■ DATASET EXCERPTS ■
==*==

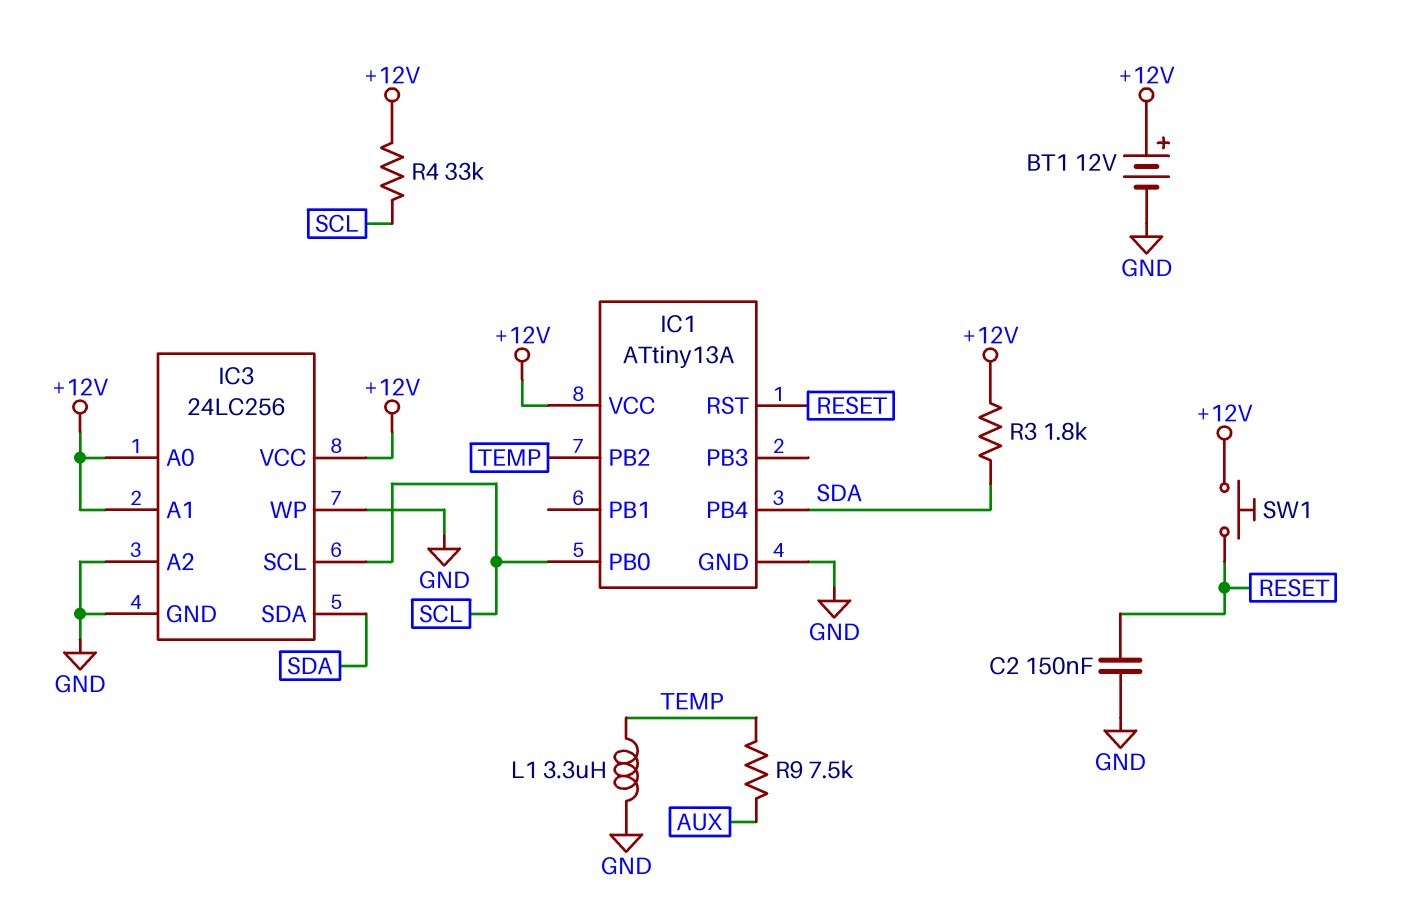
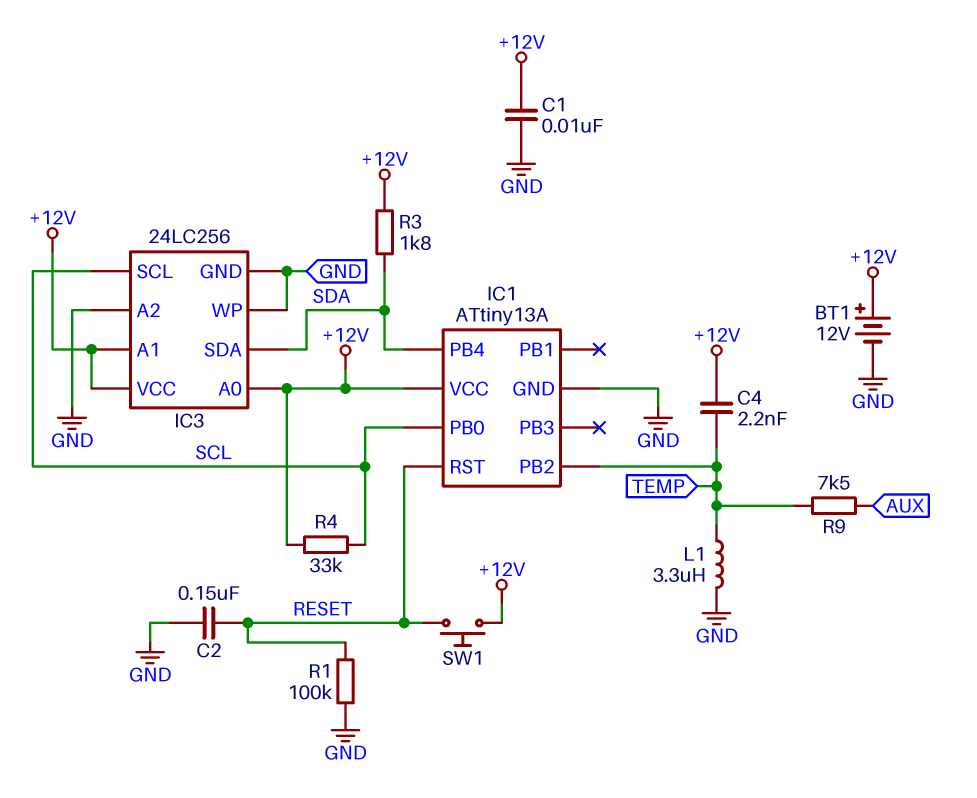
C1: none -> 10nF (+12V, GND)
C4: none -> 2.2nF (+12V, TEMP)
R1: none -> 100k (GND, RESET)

==*==

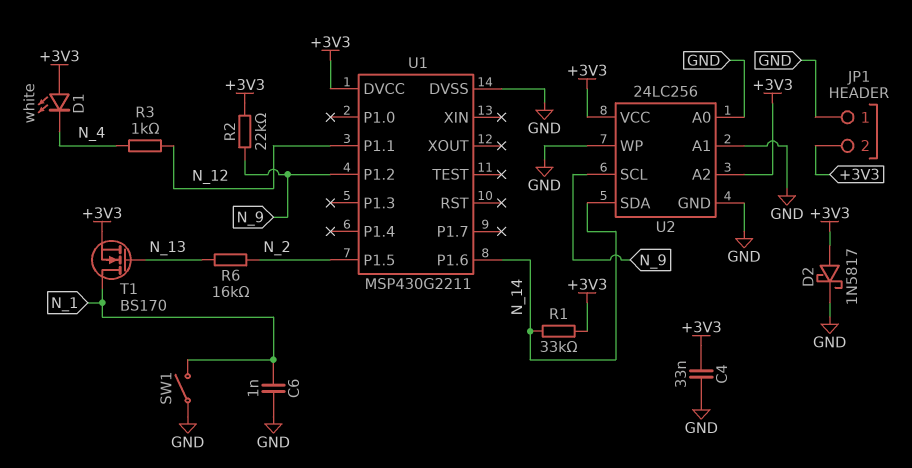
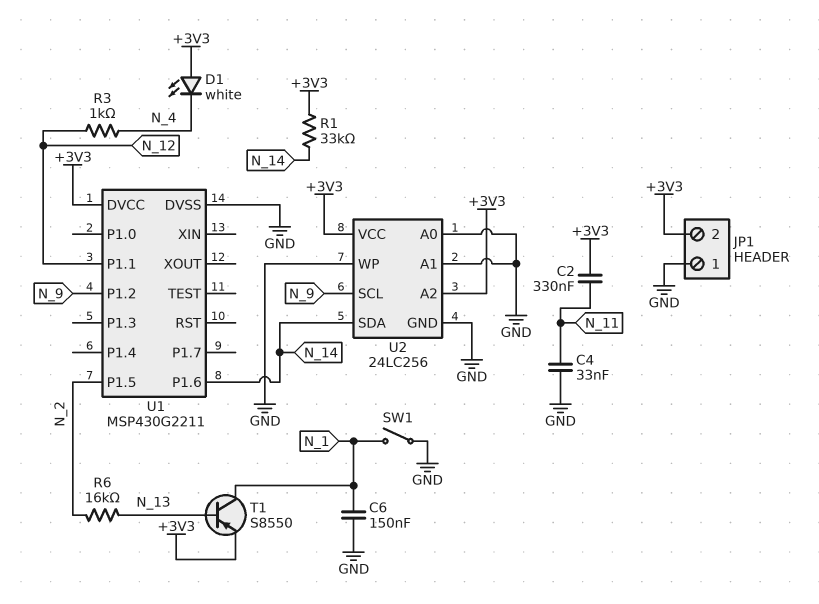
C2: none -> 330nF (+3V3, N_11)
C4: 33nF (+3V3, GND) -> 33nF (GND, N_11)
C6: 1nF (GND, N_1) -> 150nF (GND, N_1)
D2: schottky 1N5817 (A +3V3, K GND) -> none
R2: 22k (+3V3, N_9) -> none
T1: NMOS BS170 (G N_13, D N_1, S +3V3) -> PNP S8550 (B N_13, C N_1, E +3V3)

==*==

■ TASK GOAL ■
Please give back exactly the lines of the listing above that run from the one containing "C1: none -> 10nF (+12V, GND)" through the one containing "R1: none -> 100k (GND, RESET)", and only those.

■ OUTPUT FOR THIS TASK ■
C1: none -> 10nF (+12V, GND)
C4: none -> 2.2nF (+12V, TEMP)
R1: none -> 100k (GND, RESET)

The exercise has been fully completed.